##### Data to process #####
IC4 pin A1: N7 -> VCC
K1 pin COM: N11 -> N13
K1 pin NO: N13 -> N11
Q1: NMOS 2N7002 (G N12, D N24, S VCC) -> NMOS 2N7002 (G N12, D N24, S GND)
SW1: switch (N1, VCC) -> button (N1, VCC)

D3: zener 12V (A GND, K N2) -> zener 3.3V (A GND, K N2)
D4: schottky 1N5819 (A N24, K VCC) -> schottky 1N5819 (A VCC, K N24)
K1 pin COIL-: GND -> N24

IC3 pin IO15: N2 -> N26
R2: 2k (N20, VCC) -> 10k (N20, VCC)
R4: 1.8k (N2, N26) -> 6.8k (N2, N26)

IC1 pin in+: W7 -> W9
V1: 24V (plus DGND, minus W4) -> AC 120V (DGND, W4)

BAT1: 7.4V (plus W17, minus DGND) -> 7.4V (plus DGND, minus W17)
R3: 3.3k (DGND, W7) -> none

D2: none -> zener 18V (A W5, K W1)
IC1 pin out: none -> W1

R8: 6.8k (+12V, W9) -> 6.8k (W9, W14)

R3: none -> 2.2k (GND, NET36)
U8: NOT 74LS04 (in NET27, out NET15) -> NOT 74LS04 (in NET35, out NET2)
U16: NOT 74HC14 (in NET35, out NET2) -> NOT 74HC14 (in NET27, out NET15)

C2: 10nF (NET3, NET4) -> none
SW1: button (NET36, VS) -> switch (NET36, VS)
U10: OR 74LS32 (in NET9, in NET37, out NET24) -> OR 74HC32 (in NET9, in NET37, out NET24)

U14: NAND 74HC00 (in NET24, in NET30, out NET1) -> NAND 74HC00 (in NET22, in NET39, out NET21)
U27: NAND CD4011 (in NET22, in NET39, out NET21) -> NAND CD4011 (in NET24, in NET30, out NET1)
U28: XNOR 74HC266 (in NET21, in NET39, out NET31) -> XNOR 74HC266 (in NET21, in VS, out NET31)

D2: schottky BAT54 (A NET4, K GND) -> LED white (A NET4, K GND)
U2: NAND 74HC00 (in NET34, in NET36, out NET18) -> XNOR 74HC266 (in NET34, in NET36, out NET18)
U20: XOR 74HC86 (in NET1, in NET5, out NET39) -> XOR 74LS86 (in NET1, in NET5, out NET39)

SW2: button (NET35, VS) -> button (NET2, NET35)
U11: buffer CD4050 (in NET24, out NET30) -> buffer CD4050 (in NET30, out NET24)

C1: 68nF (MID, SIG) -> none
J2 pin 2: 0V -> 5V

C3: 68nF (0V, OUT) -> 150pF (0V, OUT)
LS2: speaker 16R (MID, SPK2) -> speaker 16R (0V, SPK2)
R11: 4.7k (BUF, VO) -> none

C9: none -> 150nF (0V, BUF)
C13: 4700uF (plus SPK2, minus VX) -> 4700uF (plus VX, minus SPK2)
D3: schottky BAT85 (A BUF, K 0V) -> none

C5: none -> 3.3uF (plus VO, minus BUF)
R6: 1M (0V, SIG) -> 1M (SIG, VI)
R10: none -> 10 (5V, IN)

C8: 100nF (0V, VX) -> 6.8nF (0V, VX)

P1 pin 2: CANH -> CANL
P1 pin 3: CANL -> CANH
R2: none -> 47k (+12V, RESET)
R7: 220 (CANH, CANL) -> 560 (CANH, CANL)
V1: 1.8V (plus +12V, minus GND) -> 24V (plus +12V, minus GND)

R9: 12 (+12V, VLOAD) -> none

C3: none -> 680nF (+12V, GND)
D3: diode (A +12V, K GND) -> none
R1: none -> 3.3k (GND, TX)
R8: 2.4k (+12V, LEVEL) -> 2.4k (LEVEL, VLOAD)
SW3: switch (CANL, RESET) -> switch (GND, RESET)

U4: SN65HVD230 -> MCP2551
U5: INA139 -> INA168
#####
* Exercise description
Copy, exactly and only, the lines above that begin with the one containing "SW1: button (NET36, VS) -> switch (NET36, VS)" and finish with the one containing "D3: schottky BAT85 (A BUF, K 0V) -> none".

* Solution to this exercise
SW1: button (NET36, VS) -> switch (NET36, VS)
U10: OR 74LS32 (in NET9, in NET37, out NET24) -> OR 74HC32 (in NET9, in NET37, out NET24)

U14: NAND 74HC00 (in NET24, in NET30, out NET1) -> NAND 74HC00 (in NET22, in NET39, out NET21)
U27: NAND CD4011 (in NET22, in NET39, out NET21) -> NAND CD4011 (in NET24, in NET30, out NET1)
U28: XNOR 74HC266 (in NET21, in NET39, out NET31) -> XNOR 74HC266 (in NET21, in VS, out NET31)

D2: schottky BAT54 (A NET4, K GND) -> LED white (A NET4, K GND)
U2: NAND 74HC00 (in NET34, in NET36, out NET18) -> XNOR 74HC266 (in NET34, in NET36, out NET18)
U20: XOR 74HC86 (in NET1, in NET5, out NET39) -> XOR 74LS86 (in NET1, in NET5, out NET39)

SW2: button (NET35, VS) -> button (NET2, NET35)
U11: buffer CD4050 (in NET24, out NET30) -> buffer CD4050 (in NET30, out NET24)

C1: 68nF (MID, SIG) -> none
J2 pin 2: 0V -> 5V

C3: 68nF (0V, OUT) -> 150pF (0V, OUT)
LS2: speaker 16R (MID, SPK2) -> speaker 16R (0V, SPK2)
R11: 4.7k (BUF, VO) -> none

C9: none -> 150nF (0V, BUF)
C13: 4700uF (plus SPK2, minus VX) -> 4700uF (plus VX, minus SPK2)
D3: schottky BAT85 (A BUF, K 0V) -> none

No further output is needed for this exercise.